→ WORK ITEM: The lines to print are the one containing "green rectangle: (22, 149) -> (23, 76), moved" and every line after it through the end of the entries below. Print them exactly and nothing else.
--------------------
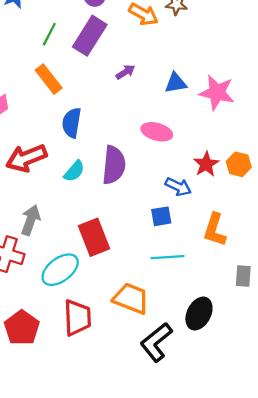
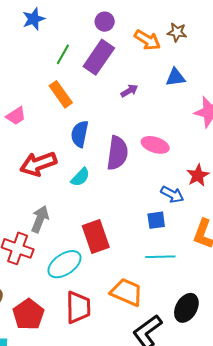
blue triangle: (176, 83) -> (175, 77), moved
purple semicircle: (114, 165) -> (117, 153), moved

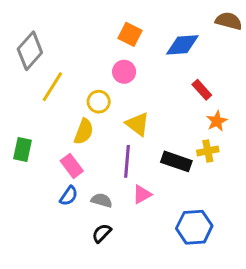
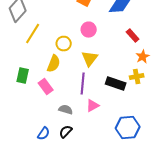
pink circle: (124, 72) -> (89, 30), moved
yellow triangle: (138, 124) -> (90, 59), turned 30
green rectangle: (22, 149) -> (23, 76), moved
blue semicircle: (69, 196) -> (44, 134), moved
--------------------
→ RESULT OF THE TASK:
green rectangle: (22, 149) -> (23, 76), moved
blue semicircle: (69, 196) -> (44, 134), moved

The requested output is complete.